● **Ítems de origen**:
┌──

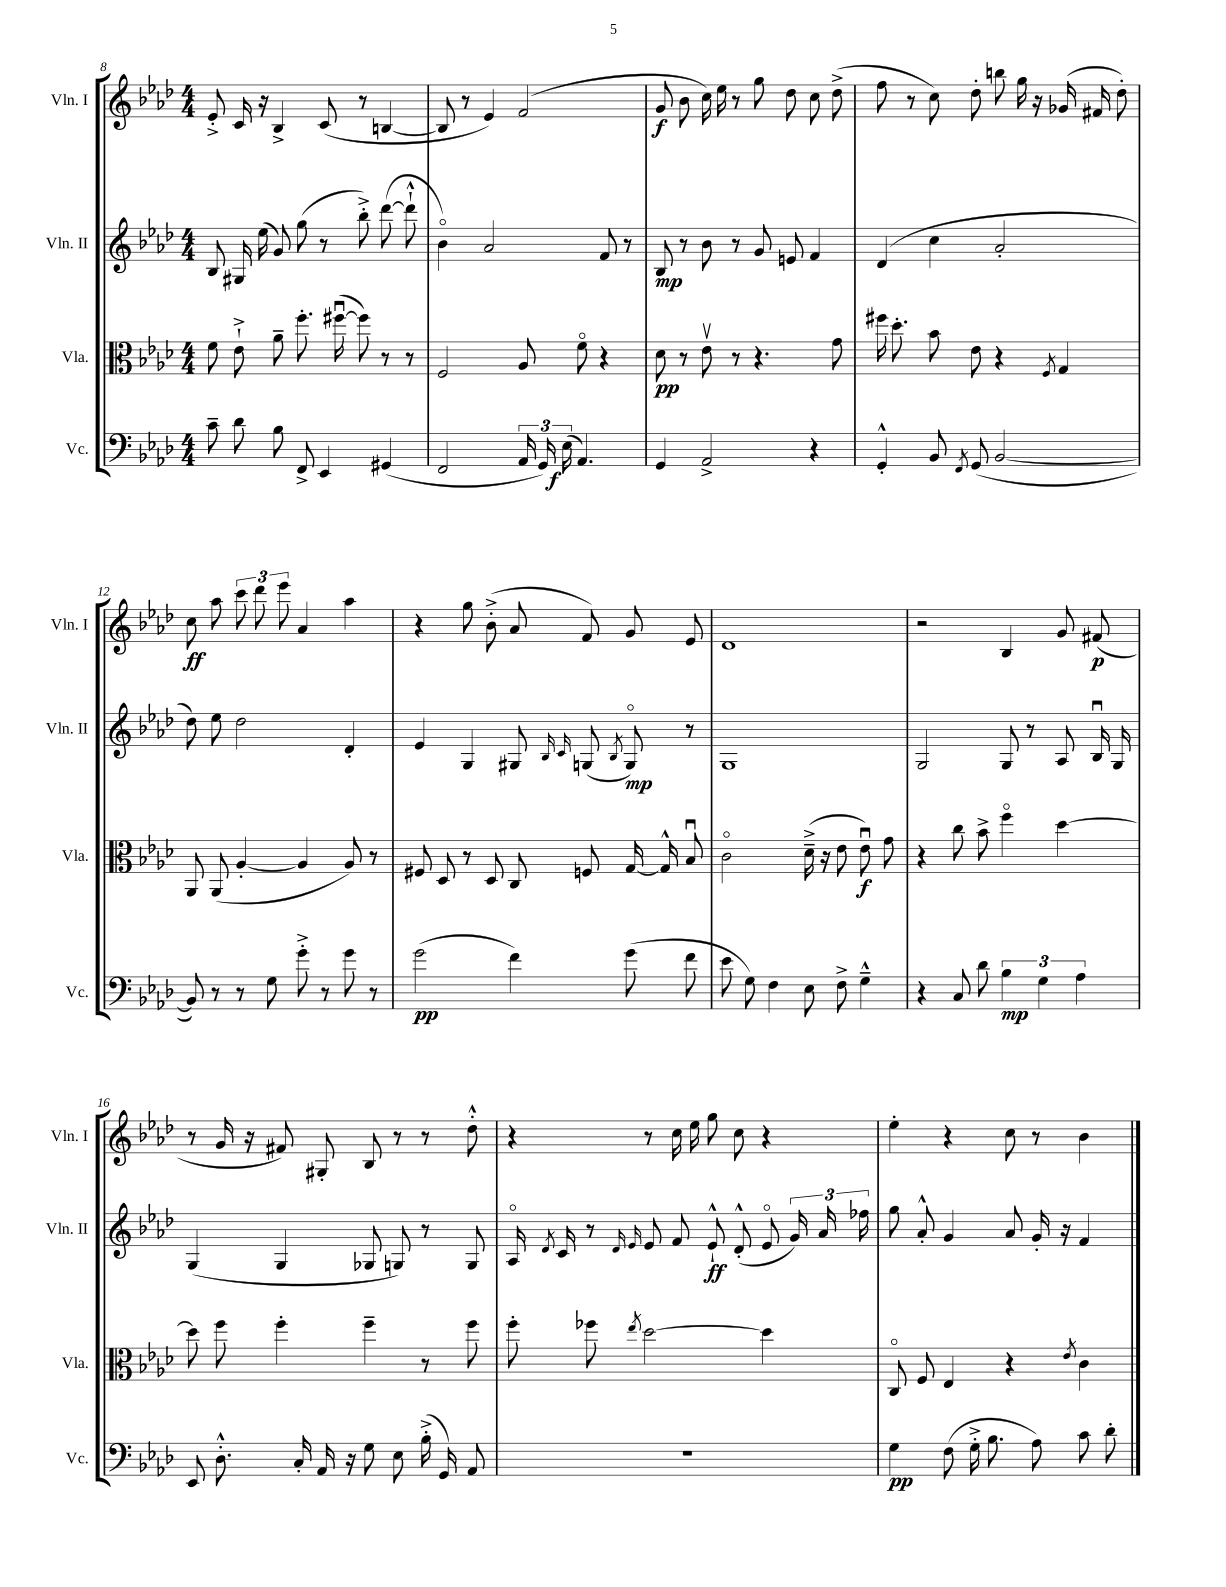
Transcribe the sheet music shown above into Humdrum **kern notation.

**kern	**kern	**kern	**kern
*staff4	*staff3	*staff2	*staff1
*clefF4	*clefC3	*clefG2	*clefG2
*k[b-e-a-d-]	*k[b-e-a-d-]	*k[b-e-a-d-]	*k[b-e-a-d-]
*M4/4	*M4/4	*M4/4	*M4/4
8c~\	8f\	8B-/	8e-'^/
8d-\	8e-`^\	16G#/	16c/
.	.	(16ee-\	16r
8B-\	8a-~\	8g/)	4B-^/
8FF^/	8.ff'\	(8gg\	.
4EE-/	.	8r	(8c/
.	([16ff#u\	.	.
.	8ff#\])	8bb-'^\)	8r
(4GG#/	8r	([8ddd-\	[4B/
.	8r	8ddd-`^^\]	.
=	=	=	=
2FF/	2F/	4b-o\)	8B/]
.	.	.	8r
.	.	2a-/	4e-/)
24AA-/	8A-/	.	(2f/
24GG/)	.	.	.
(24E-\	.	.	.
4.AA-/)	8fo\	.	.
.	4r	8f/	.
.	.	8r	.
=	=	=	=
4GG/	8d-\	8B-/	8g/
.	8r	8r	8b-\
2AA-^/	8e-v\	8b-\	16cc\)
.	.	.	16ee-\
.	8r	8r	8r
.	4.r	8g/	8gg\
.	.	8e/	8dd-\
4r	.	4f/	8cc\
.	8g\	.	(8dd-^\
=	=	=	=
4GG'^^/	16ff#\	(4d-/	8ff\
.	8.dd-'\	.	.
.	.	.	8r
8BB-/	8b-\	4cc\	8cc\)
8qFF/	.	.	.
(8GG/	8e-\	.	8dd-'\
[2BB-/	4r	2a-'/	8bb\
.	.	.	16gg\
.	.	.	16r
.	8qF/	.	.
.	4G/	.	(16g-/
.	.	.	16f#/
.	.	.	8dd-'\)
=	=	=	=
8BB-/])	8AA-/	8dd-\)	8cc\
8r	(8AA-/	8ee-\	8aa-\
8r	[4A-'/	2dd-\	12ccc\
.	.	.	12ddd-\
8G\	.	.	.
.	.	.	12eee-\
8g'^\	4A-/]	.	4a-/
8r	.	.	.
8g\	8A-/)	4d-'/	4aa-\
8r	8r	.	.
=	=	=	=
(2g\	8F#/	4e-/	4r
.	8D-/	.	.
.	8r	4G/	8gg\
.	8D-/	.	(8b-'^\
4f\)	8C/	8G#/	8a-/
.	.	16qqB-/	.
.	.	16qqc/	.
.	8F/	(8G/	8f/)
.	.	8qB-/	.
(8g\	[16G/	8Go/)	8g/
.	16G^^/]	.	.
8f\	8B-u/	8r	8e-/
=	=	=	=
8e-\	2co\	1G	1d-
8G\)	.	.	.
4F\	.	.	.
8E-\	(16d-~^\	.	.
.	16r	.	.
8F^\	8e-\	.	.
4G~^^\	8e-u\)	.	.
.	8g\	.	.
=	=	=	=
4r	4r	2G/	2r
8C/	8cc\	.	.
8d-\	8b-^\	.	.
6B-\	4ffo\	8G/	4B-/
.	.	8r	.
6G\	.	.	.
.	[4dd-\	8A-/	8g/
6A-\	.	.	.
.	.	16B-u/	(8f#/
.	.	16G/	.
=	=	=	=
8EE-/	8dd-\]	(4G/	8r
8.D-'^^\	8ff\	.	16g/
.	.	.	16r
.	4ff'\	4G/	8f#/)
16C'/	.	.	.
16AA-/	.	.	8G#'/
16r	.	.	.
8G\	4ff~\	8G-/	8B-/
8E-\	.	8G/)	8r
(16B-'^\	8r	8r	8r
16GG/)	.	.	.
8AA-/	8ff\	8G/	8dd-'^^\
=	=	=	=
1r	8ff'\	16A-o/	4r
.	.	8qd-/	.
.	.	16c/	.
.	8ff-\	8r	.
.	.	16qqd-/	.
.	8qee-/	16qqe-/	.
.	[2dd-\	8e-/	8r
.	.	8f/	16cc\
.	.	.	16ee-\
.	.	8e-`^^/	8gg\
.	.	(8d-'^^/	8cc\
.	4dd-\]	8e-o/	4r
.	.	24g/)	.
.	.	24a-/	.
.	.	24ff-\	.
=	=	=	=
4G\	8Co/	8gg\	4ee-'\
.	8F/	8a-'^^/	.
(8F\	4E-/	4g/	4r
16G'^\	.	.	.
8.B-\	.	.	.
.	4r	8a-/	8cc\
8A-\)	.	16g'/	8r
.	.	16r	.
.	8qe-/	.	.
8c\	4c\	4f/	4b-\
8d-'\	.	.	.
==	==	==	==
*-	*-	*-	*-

└──
┌──

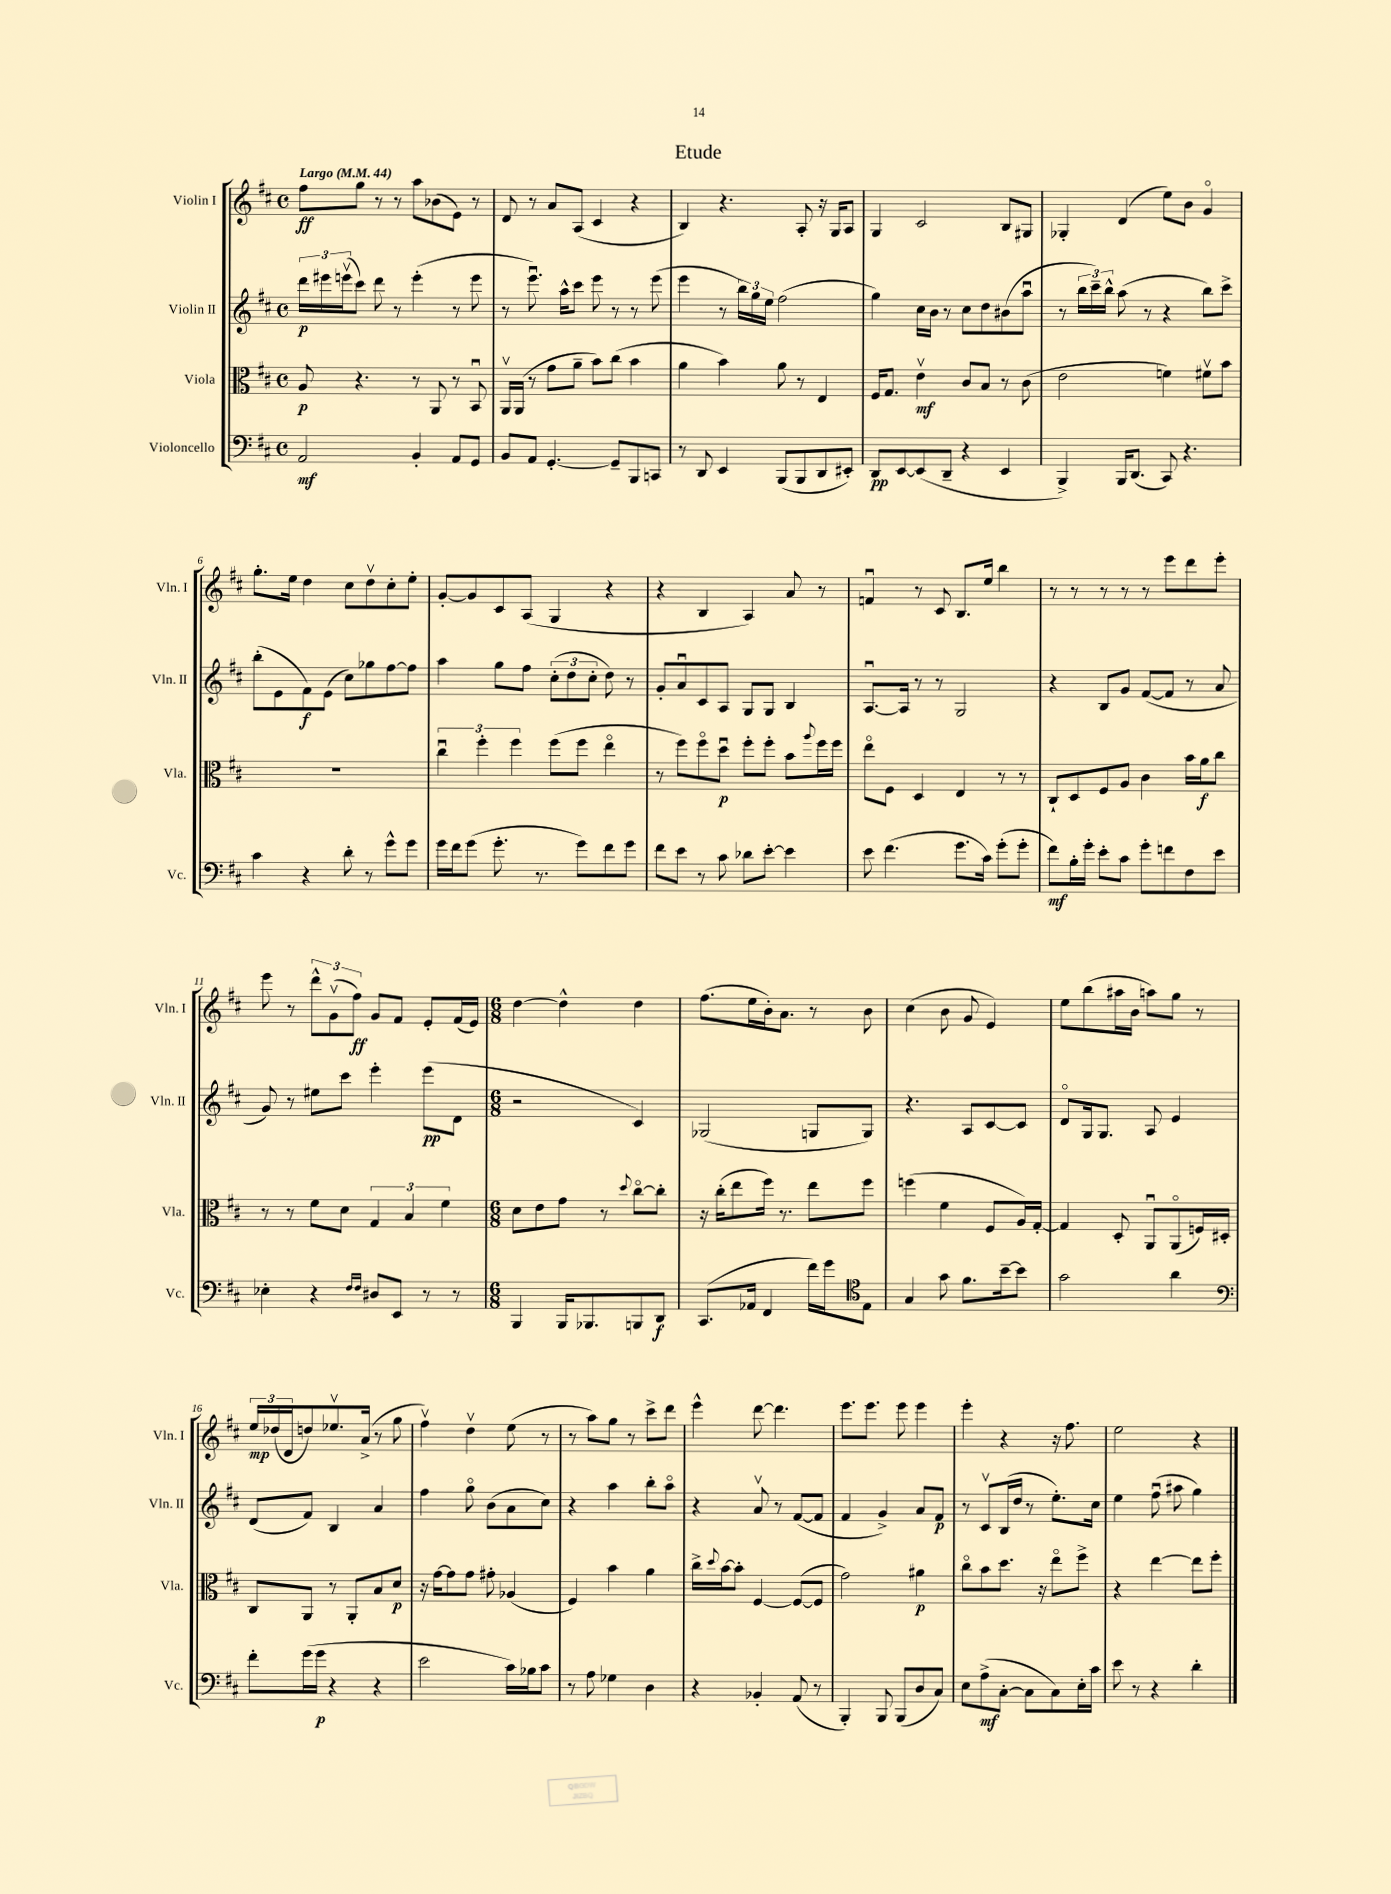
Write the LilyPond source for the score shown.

└──

● **Consigna escrita**:
Cuenta las líneas de los ítems que contienen la cadena "shown", teniendo en cuenta mayúsculas y minúsculas. Responde solo con el número.

● **Solución del problema**:
2